____ Dataset records

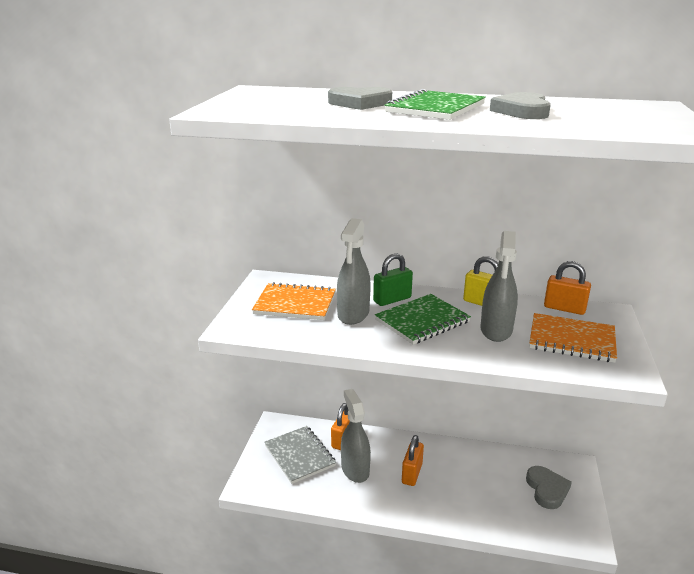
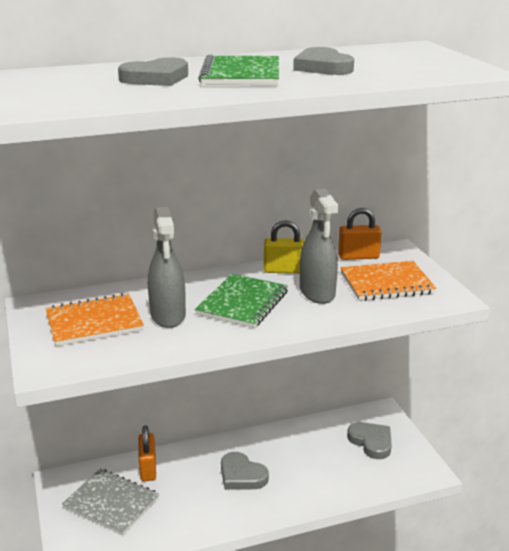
camera: 30 degrees left, 0 degrees up
grey spray bottle [341,389,371,483] -> none
green padlock [373,253,413,306] -> none
orange padlock [402,435,424,486] -> grey heart [221,452,269,490]

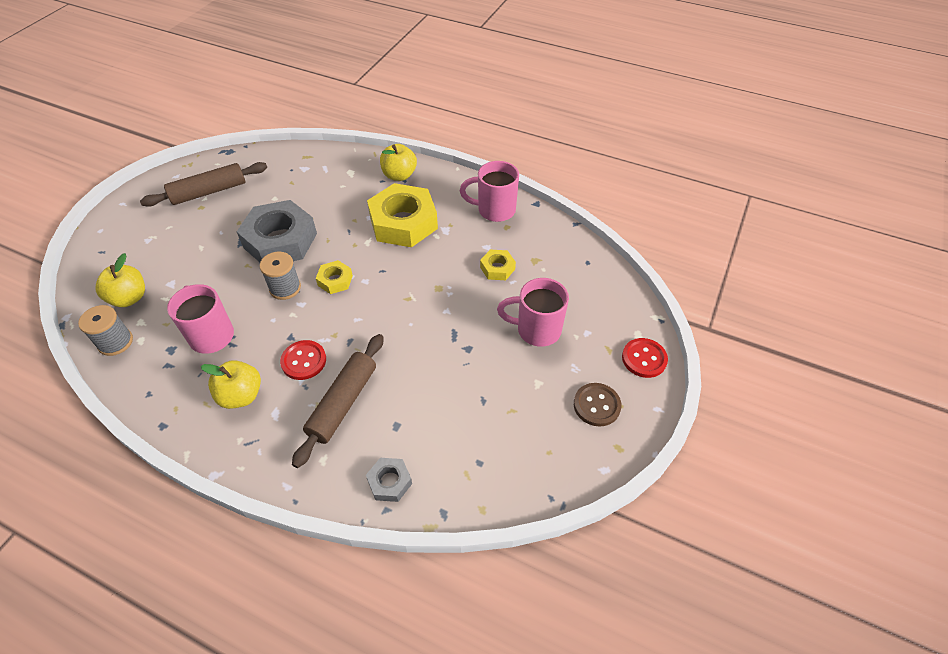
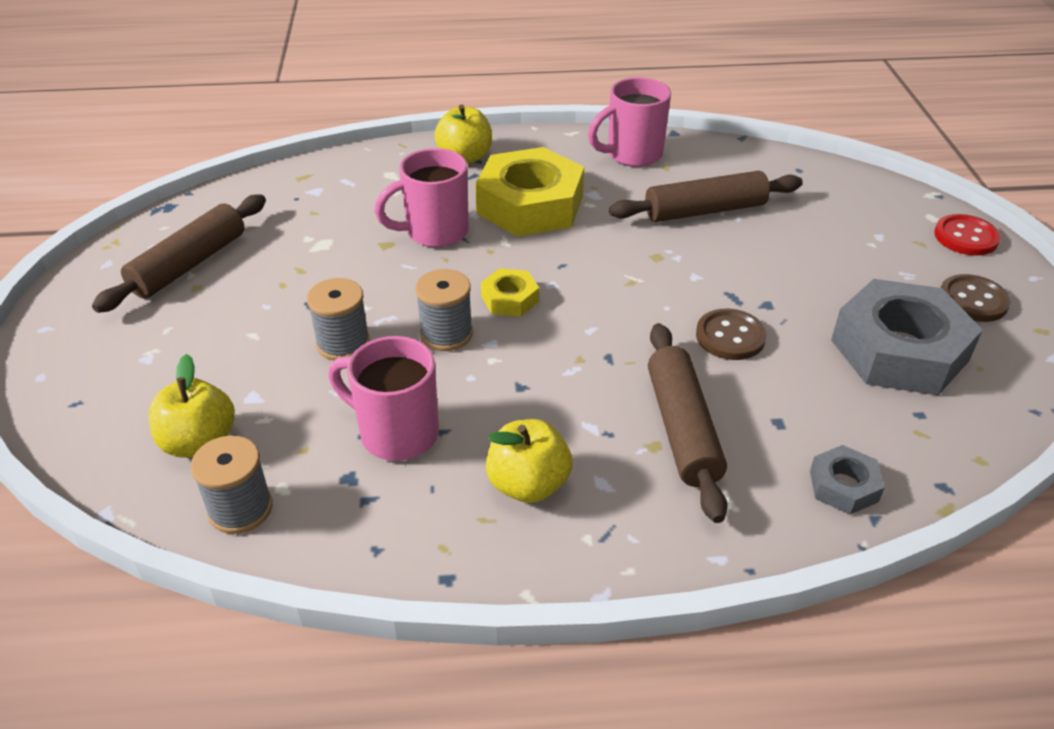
camera: 30 degrees left, 10 degrees down
grey nut [237,200,317,262] -> grey nut moved to [831,279,983,395]
red button [280,340,326,380] -> none
yellow nut [480,250,516,280] -> brown rolling pin [609,171,803,222]
pink mug [497,278,569,347] -> pink mug moved to [374,148,469,247]
none -> grey spool [307,278,370,361]
none -> brown button [696,308,767,360]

________

**Problem details**
Repeat each line of the listing word for word, from the first through the line that contains "camera: 30 degrees left, 10 degrees down". Any picture stays out.

**Answer section**
camera: 30 degrees left, 0 degrees up
grey spray bottle [341,389,371,483] -> none
green padlock [373,253,413,306] -> none
orange padlock [402,435,424,486] -> grey heart [221,452,269,490]

camera: 30 degrees left, 10 degrees down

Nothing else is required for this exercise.